┌──

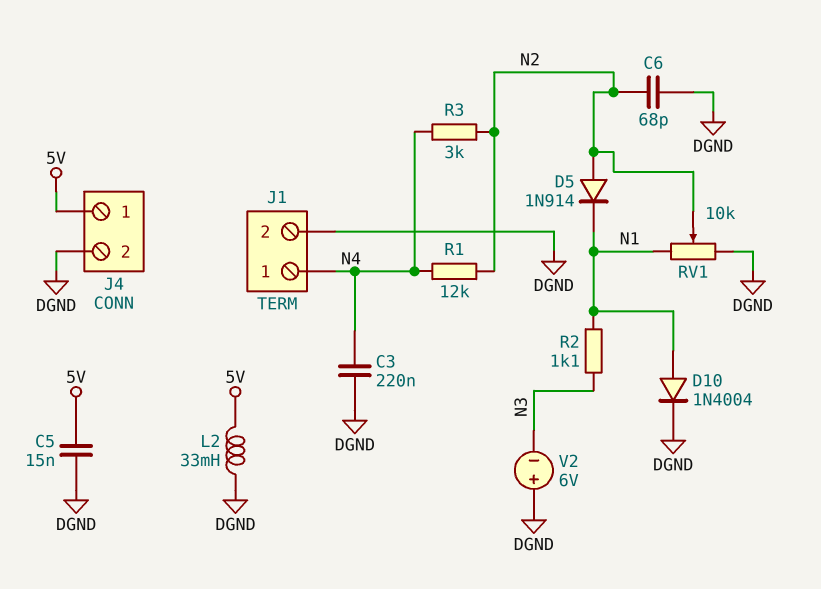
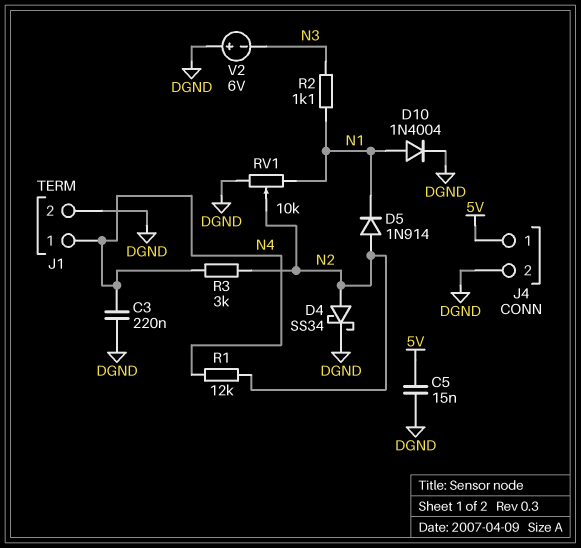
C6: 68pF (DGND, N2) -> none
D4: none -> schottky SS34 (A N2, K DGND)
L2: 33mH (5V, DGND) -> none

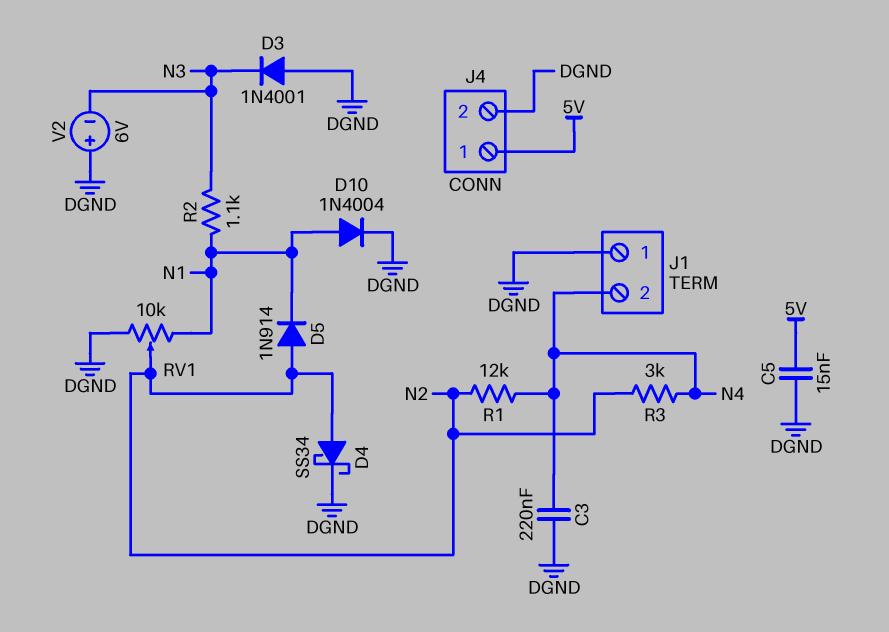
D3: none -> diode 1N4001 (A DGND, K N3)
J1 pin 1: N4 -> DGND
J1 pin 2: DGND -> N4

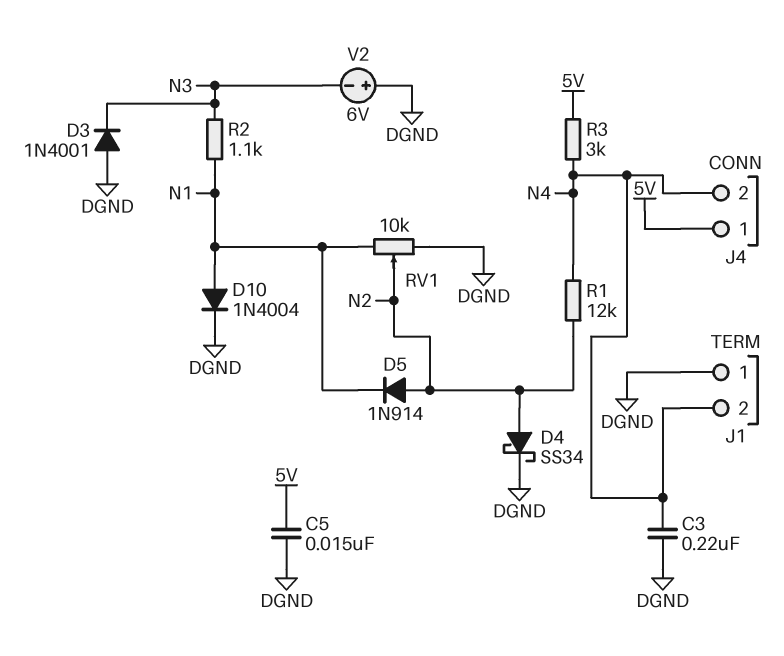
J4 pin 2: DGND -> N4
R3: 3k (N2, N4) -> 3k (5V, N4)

└──

_TASK OBJECTIVE_
Give back the material word for word, without images.

_PROBLEM SOLUTION_
C6: 68pF (DGND, N2) -> none
D4: none -> schottky SS34 (A N2, K DGND)
L2: 33mH (5V, DGND) -> none

D3: none -> diode 1N4001 (A DGND, K N3)
J1 pin 1: N4 -> DGND
J1 pin 2: DGND -> N4

J4 pin 2: DGND -> N4
R3: 3k (N2, N4) -> 3k (5V, N4)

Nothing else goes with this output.